EXERCISE BRIEF —
List all lines of the data that include the string "plus".

DATA EXTRACTS —
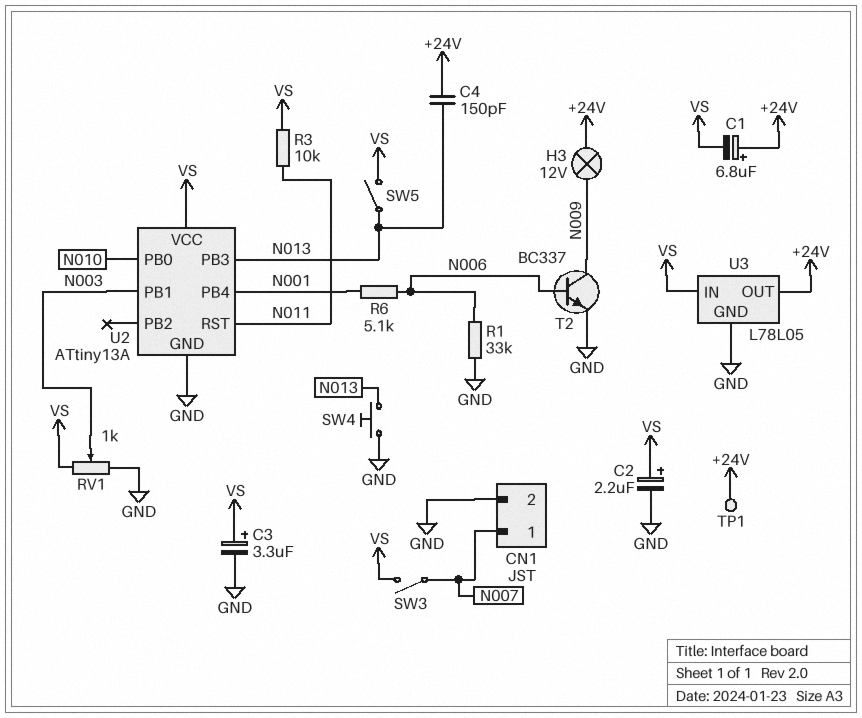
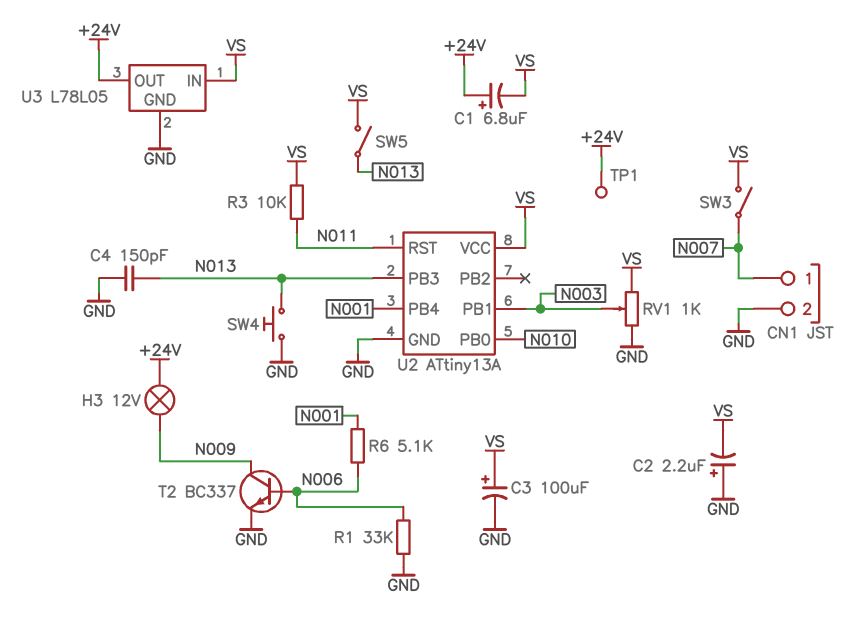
C2: 2.2uF (plus VS, minus GND) -> 2.2uF (plus GND, minus VS)
C3: 3.3uF (plus VS, minus GND) -> 100uF (plus VS, minus GND)
C4: 150pF (+24V, N013) -> 150pF (GND, N013)

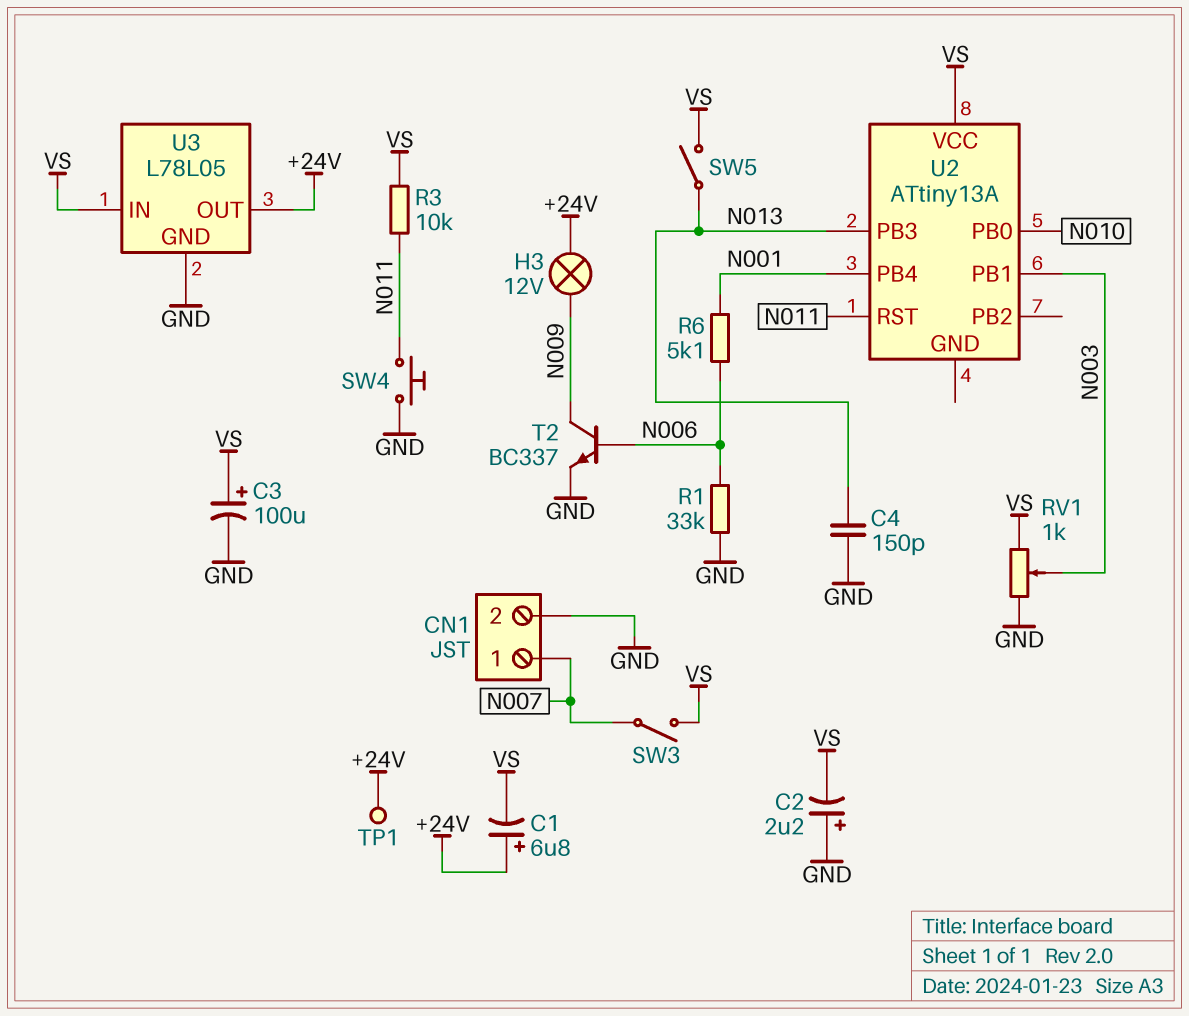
SW4: button (GND, N013) -> button (GND, N011)
U2 pin GND: GND -> none

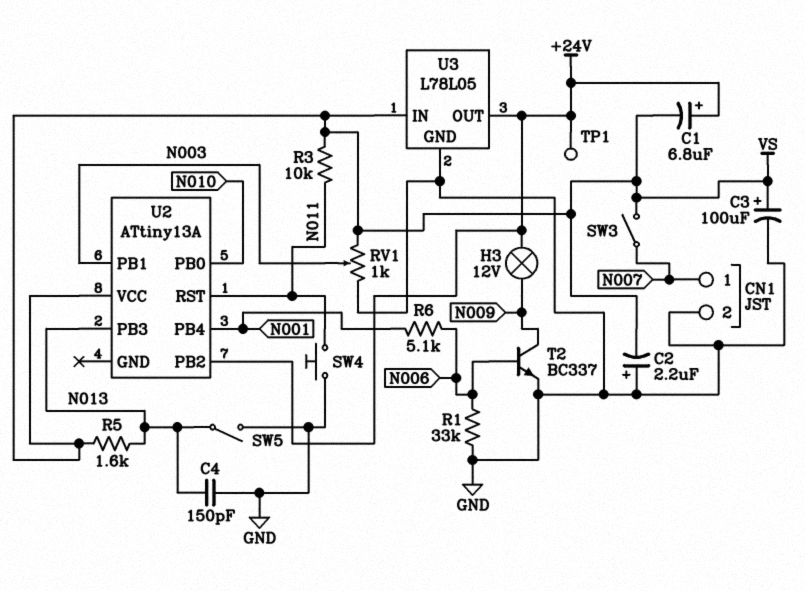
R5: none -> 1.6k (N013, VS)
SW5: switch (N013, VS) -> switch (GND, N013)
U2 pin PB2: none -> +24V

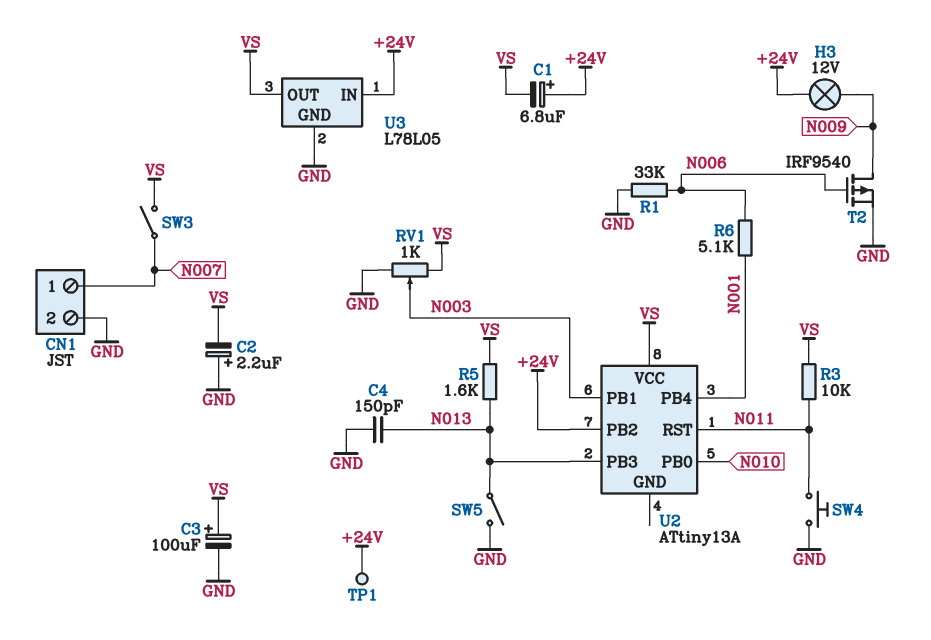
T2: NPN BC337 (B N006, C N009, E GND) -> PMOS IRF9540 (G N006, D N009, S GND)
U3 pin IN: VS -> +24V
U3 pin OUT: +24V -> VS

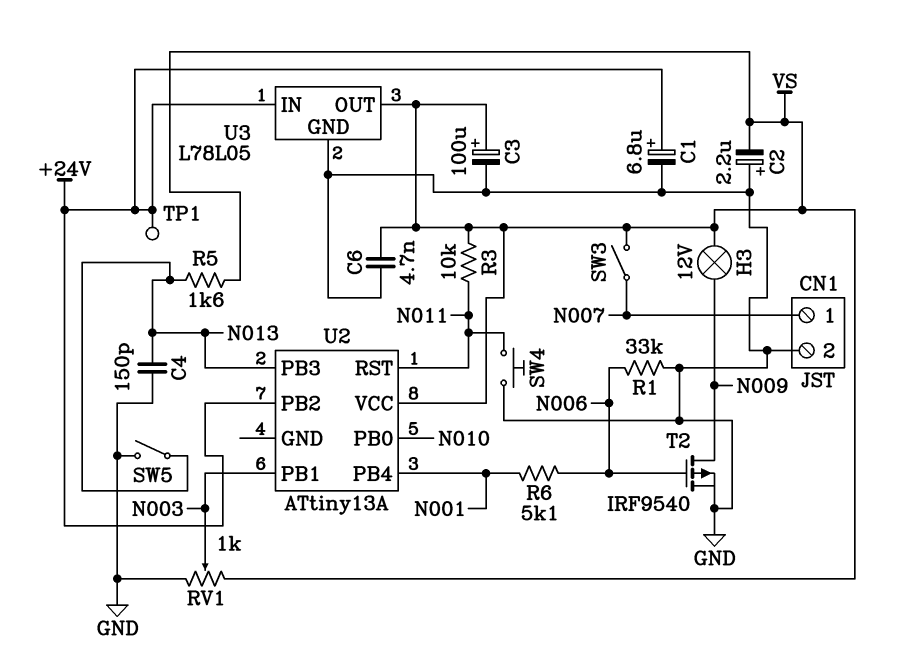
C1: 6.8uF (plus +24V, minus VS) -> 6.8uF (plus +24V, minus GND)
C6: none -> 4.7nF (GND, VS)
H3: lamp 12V (+24V, N009) -> lamp 12V (N009, VS)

ANSWER BOX —
C2: 2.2uF (plus VS, minus GND) -> 2.2uF (plus GND, minus VS)
C3: 3.3uF (plus VS, minus GND) -> 100uF (plus VS, minus GND)
C1: 6.8uF (plus +24V, minus VS) -> 6.8uF (plus +24V, minus GND)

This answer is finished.